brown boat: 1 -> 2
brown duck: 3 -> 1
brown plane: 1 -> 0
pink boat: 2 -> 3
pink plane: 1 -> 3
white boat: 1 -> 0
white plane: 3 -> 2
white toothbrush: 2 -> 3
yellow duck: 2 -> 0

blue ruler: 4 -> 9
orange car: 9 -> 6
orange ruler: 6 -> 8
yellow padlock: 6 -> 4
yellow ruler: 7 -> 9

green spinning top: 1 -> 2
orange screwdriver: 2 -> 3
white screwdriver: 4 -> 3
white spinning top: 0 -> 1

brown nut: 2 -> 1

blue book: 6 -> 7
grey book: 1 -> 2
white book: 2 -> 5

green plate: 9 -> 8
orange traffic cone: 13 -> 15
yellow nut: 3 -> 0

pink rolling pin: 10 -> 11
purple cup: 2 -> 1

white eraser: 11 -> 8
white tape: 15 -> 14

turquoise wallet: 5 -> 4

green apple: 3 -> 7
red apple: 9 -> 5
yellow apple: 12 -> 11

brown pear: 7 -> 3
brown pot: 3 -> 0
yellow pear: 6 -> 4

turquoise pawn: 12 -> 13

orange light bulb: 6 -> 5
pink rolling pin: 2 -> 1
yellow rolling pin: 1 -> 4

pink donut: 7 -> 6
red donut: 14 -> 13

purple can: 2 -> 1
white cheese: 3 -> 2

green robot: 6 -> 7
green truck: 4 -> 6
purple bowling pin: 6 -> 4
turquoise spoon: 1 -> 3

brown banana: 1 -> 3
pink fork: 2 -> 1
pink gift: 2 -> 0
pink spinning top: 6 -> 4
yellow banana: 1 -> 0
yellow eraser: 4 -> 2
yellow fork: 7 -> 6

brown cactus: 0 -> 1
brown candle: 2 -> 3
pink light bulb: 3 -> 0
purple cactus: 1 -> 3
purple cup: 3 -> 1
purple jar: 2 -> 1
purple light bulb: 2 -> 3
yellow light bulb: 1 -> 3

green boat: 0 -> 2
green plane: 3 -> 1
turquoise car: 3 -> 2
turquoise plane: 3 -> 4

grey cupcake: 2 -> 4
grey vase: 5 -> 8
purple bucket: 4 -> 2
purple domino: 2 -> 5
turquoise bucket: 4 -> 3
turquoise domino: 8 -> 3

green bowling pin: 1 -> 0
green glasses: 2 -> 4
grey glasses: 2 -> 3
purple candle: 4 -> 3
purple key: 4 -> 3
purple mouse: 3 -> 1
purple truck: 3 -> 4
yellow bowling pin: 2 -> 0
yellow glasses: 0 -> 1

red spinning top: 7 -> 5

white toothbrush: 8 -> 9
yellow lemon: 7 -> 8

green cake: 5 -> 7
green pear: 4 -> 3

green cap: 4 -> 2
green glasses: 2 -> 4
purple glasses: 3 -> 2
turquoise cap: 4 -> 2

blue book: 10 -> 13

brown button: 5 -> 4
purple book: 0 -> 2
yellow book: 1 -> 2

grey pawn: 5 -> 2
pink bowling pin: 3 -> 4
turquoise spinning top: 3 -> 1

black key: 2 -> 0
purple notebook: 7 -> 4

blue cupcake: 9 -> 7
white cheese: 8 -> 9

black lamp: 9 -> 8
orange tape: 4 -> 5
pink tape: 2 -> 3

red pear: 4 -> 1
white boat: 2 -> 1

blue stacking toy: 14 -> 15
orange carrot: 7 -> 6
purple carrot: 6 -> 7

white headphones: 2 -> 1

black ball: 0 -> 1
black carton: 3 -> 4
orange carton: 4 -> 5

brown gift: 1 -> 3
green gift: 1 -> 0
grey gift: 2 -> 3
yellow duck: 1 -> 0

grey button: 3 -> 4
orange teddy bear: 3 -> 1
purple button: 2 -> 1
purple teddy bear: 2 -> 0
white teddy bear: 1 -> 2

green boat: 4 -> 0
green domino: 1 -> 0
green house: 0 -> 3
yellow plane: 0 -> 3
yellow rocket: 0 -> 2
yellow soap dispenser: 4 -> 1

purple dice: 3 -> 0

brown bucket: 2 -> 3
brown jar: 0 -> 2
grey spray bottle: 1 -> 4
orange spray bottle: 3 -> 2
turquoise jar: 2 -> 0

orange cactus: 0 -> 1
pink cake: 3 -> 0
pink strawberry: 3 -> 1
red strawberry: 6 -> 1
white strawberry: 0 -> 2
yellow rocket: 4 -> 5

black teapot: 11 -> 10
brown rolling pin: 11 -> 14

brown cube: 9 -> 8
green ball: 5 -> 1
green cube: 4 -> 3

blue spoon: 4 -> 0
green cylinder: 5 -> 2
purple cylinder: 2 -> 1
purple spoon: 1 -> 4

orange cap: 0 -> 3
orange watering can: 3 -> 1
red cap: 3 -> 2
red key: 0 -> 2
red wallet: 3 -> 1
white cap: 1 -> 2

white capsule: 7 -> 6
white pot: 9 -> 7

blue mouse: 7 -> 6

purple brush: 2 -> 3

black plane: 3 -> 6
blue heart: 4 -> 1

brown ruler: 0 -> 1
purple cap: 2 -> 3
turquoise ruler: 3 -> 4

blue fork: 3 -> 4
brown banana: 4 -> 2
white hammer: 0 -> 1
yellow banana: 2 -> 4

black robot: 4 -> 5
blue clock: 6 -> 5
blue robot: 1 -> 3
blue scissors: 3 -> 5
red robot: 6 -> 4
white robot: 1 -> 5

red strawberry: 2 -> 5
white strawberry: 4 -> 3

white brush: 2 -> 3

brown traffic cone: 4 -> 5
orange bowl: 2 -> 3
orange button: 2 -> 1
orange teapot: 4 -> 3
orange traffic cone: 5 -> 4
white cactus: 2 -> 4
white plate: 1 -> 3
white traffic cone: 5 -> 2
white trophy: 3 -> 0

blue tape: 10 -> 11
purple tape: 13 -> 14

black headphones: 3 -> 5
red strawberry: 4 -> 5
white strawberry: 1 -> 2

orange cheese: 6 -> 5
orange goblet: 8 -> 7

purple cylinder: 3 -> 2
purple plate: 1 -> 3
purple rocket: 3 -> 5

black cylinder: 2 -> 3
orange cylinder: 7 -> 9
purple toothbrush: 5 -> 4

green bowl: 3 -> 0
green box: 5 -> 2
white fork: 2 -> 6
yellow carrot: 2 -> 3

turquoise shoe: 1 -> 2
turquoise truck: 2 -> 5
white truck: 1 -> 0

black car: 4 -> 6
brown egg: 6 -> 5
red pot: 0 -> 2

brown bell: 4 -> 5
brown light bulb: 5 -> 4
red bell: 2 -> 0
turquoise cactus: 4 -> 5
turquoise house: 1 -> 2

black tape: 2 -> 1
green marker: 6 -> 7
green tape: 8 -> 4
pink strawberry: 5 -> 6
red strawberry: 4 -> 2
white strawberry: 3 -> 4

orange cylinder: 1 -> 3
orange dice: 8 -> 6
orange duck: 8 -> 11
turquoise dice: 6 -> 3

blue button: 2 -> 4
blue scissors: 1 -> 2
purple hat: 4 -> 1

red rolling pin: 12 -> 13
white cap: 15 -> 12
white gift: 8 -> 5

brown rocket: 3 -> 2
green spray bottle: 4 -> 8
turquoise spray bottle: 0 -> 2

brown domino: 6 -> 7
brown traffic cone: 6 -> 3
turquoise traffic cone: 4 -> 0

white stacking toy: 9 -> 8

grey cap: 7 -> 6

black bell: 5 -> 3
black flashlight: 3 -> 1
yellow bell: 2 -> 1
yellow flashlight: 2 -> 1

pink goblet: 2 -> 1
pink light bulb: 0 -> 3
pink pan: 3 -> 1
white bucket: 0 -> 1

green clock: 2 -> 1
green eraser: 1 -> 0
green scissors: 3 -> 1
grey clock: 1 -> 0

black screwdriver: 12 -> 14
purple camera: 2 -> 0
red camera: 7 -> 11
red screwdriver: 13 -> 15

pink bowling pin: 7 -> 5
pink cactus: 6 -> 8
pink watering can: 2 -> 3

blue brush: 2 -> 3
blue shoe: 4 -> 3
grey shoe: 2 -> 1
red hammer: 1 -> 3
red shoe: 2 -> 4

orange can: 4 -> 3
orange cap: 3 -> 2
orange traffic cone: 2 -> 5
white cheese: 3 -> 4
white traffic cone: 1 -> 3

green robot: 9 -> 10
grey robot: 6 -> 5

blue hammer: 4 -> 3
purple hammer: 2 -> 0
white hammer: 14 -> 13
+--
### About this task
The lines to output run from the one containing "yellow carrot: 2 -> 3" through the last line of the records above; repeat them exactly and nothing more.

### Response
yellow carrot: 2 -> 3

turquoise shoe: 1 -> 2
turquoise truck: 2 -> 5
white truck: 1 -> 0

black car: 4 -> 6
brown egg: 6 -> 5
red pot: 0 -> 2

brown bell: 4 -> 5
brown light bulb: 5 -> 4
red bell: 2 -> 0
turquoise cactus: 4 -> 5
turquoise house: 1 -> 2

black tape: 2 -> 1
green marker: 6 -> 7
green tape: 8 -> 4
pink strawberry: 5 -> 6
red strawberry: 4 -> 2
white strawberry: 3 -> 4

orange cylinder: 1 -> 3
orange dice: 8 -> 6
orange duck: 8 -> 11
turquoise dice: 6 -> 3

blue button: 2 -> 4
blue scissors: 1 -> 2
purple hat: 4 -> 1

red rolling pin: 12 -> 13
white cap: 15 -> 12
white gift: 8 -> 5

brown rocket: 3 -> 2
green spray bottle: 4 -> 8
turquoise spray bottle: 0 -> 2

brown domino: 6 -> 7
brown traffic cone: 6 -> 3
turquoise traffic cone: 4 -> 0

white stacking toy: 9 -> 8

grey cap: 7 -> 6

black bell: 5 -> 3
black flashlight: 3 -> 1
yellow bell: 2 -> 1
yellow flashlight: 2 -> 1

pink goblet: 2 -> 1
pink light bulb: 0 -> 3
pink pan: 3 -> 1
white bucket: 0 -> 1

green clock: 2 -> 1
green eraser: 1 -> 0
green scissors: 3 -> 1
grey clock: 1 -> 0

black screwdriver: 12 -> 14
purple camera: 2 -> 0
red camera: 7 -> 11
red screwdriver: 13 -> 15

pink bowling pin: 7 -> 5
pink cactus: 6 -> 8
pink watering can: 2 -> 3

blue brush: 2 -> 3
blue shoe: 4 -> 3
grey shoe: 2 -> 1
red hammer: 1 -> 3
red shoe: 2 -> 4

orange can: 4 -> 3
orange cap: 3 -> 2
orange traffic cone: 2 -> 5
white cheese: 3 -> 4
white traffic cone: 1 -> 3

green robot: 9 -> 10
grey robot: 6 -> 5

blue hammer: 4 -> 3
purple hammer: 2 -> 0
white hammer: 14 -> 13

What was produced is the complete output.